▶ _Work instruction_: Quote word for word from the line holding "green padlock: 0 -> 1" to the last line below, including both, and omit any pictures.

▶ _Record extracts_:
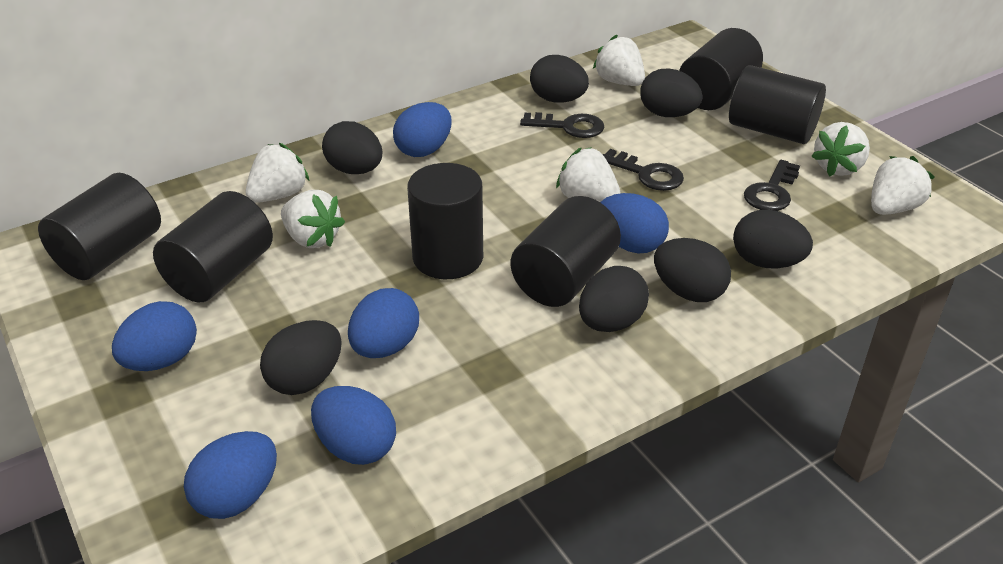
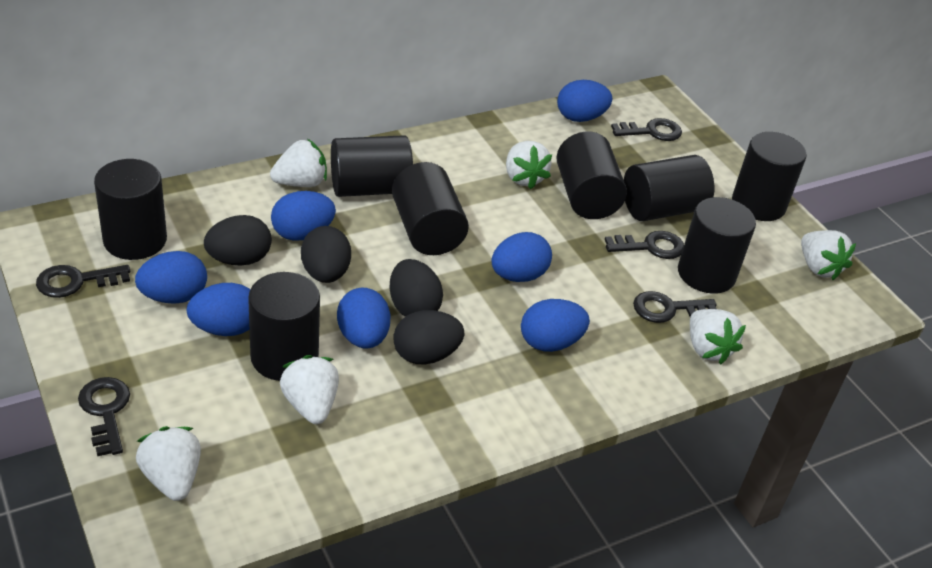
black cylinder: 6 -> 8
black egg: 7 -> 4
black key: 3 -> 5
blue egg: 6 -> 7

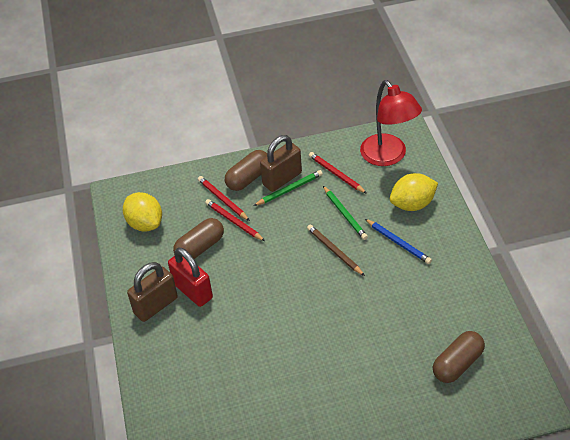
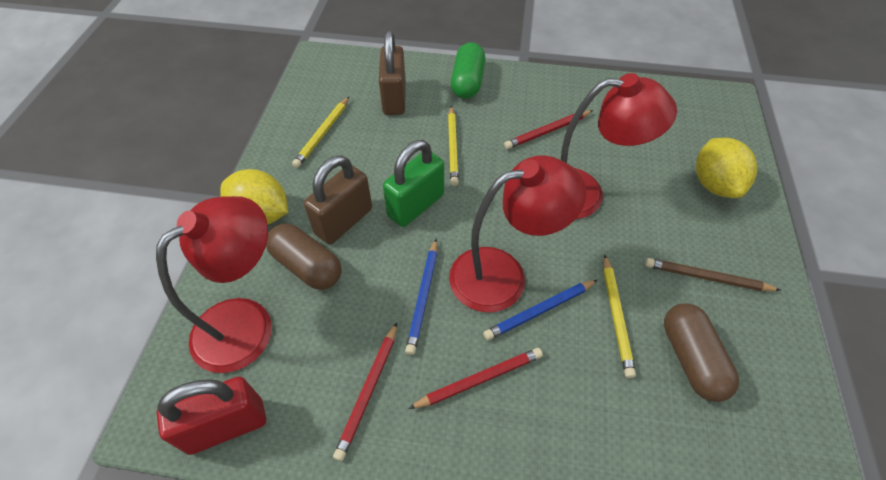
blue pencil: 1 -> 2
brown capsule: 3 -> 2
green capsule: 0 -> 1
green padlock: 0 -> 1
green pencil: 2 -> 0
red lamp: 1 -> 3
yellow pencil: 0 -> 3

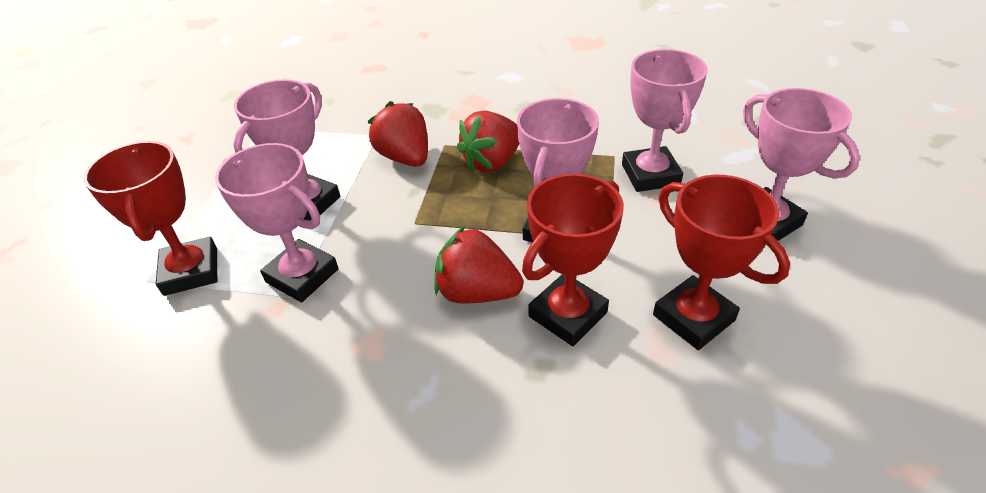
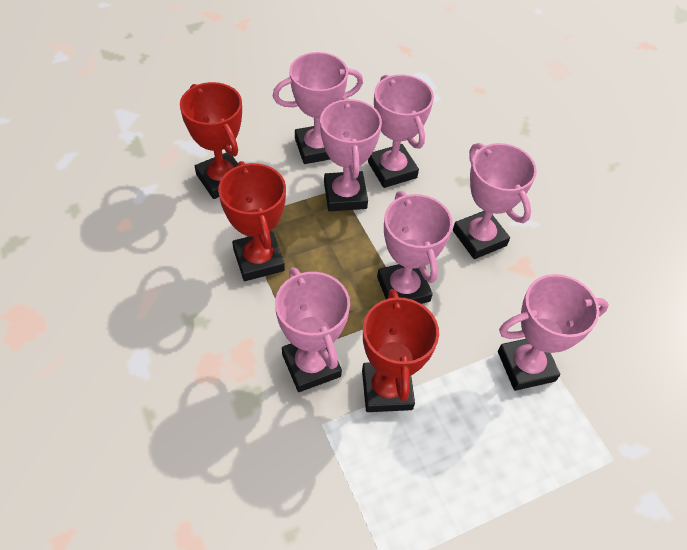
pink trophy: 5 -> 7
red strawberry: 3 -> 0

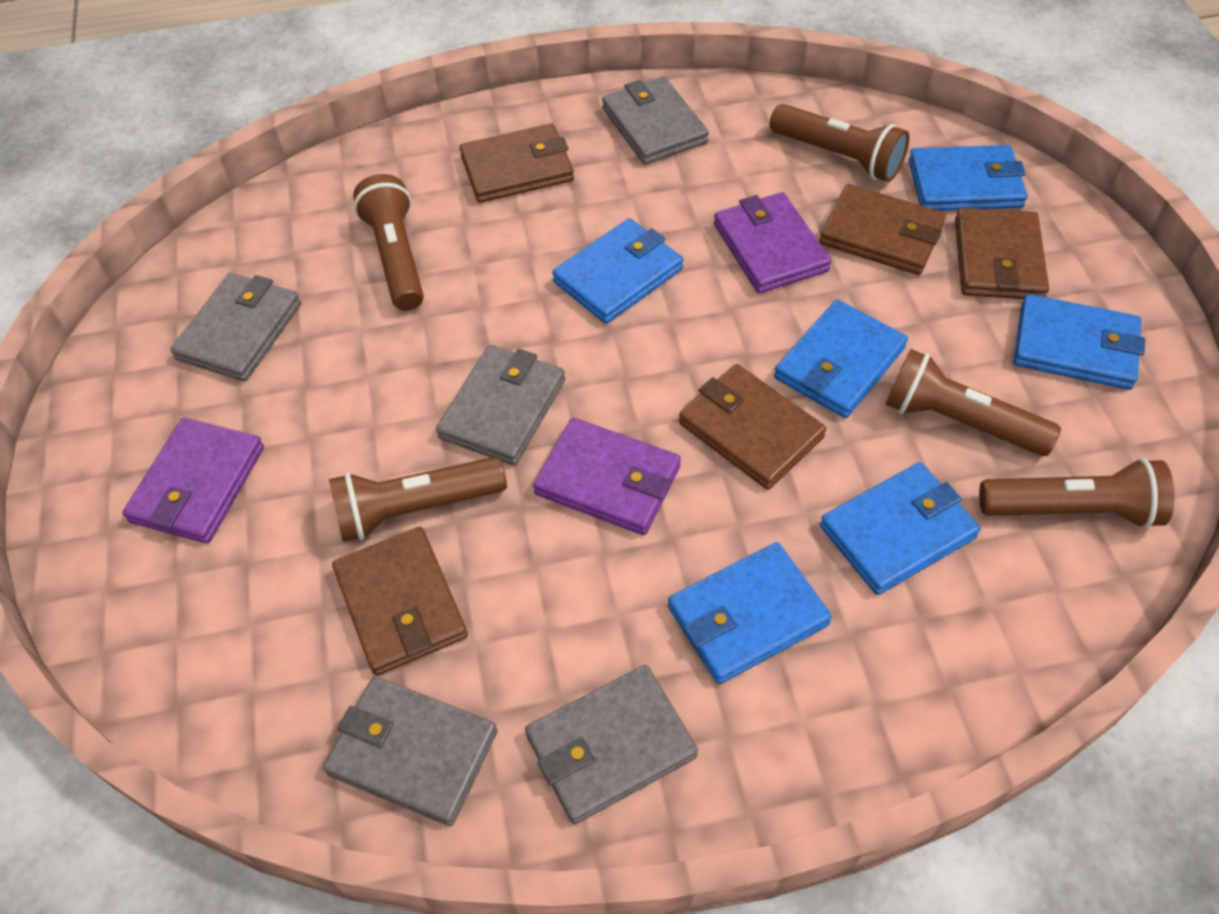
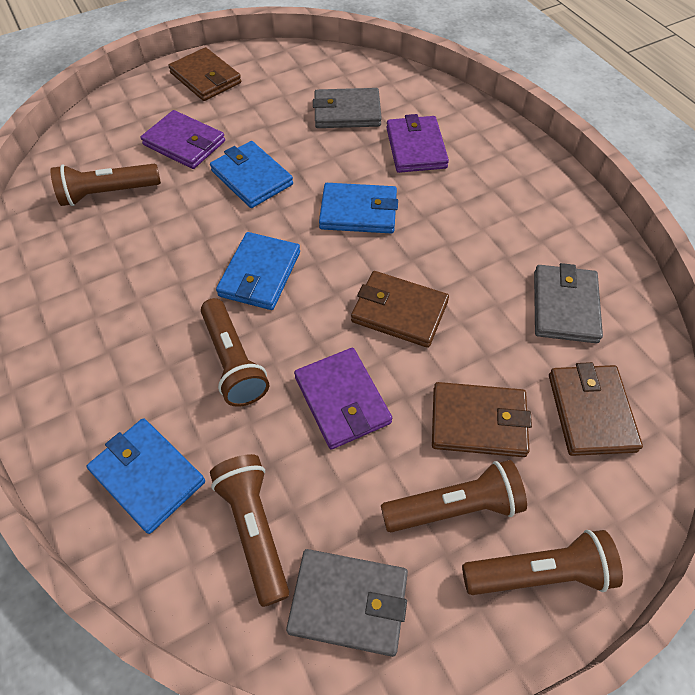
blue wallet: 6 -> 4
brown wallet: 5 -> 4
grey wallet: 5 -> 3

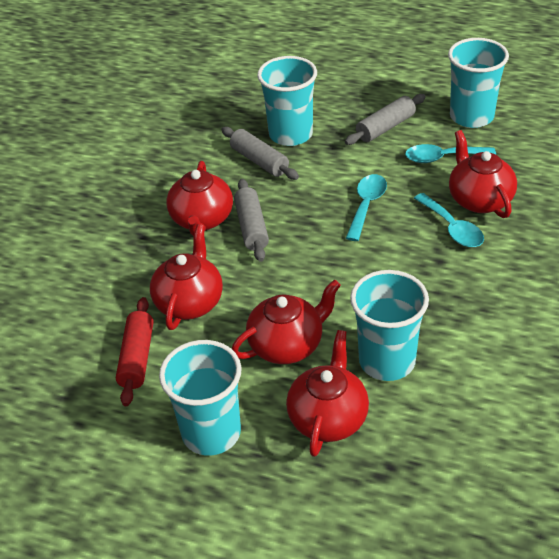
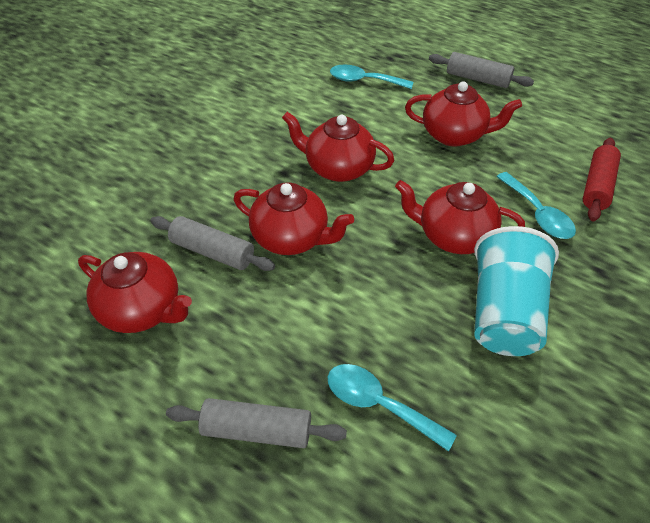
turquoise cup: 4 -> 1

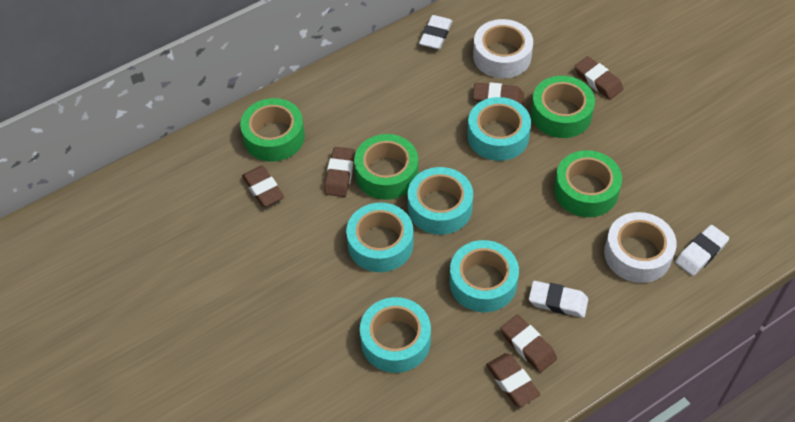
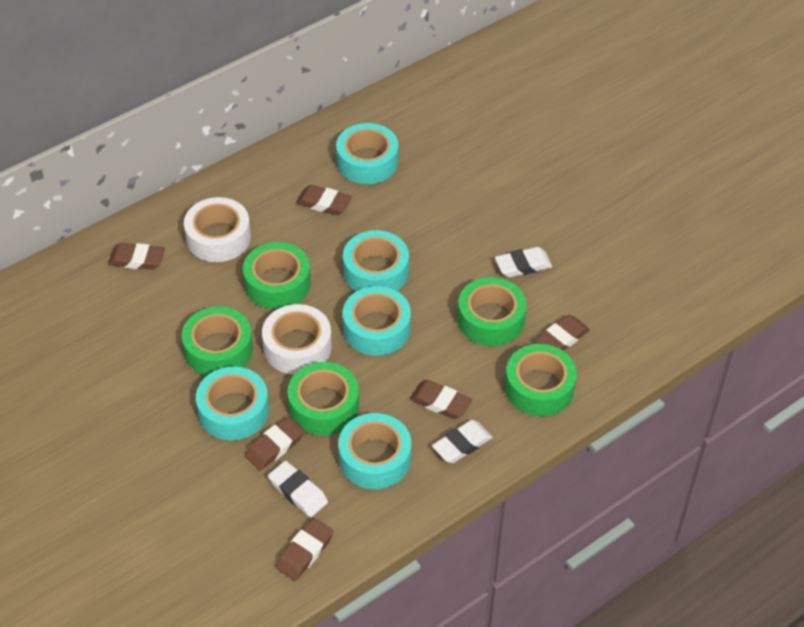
green tape: 4 -> 5

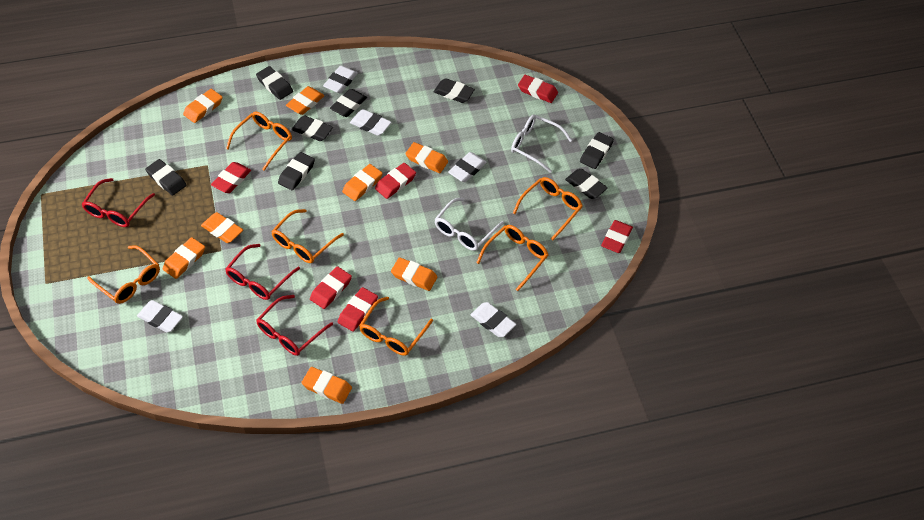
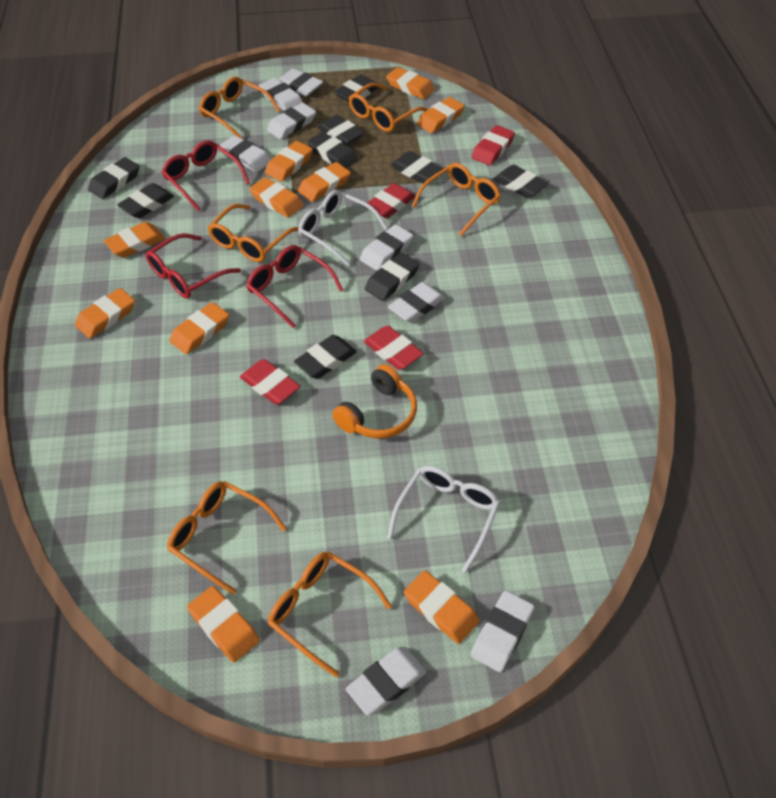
black eraser: 8 -> 9
orange eraser: 8 -> 10
orange headphones: 0 -> 1
red eraser: 6 -> 4
white eraser: 5 -> 8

▶ _Written answer_:
green padlock: 0 -> 1
green pencil: 2 -> 0
red lamp: 1 -> 3
yellow pencil: 0 -> 3

pink trophy: 5 -> 7
red strawberry: 3 -> 0

blue wallet: 6 -> 4
brown wallet: 5 -> 4
grey wallet: 5 -> 3

turquoise cup: 4 -> 1

green tape: 4 -> 5

black eraser: 8 -> 9
orange eraser: 8 -> 10
orange headphones: 0 -> 1
red eraser: 6 -> 4
white eraser: 5 -> 8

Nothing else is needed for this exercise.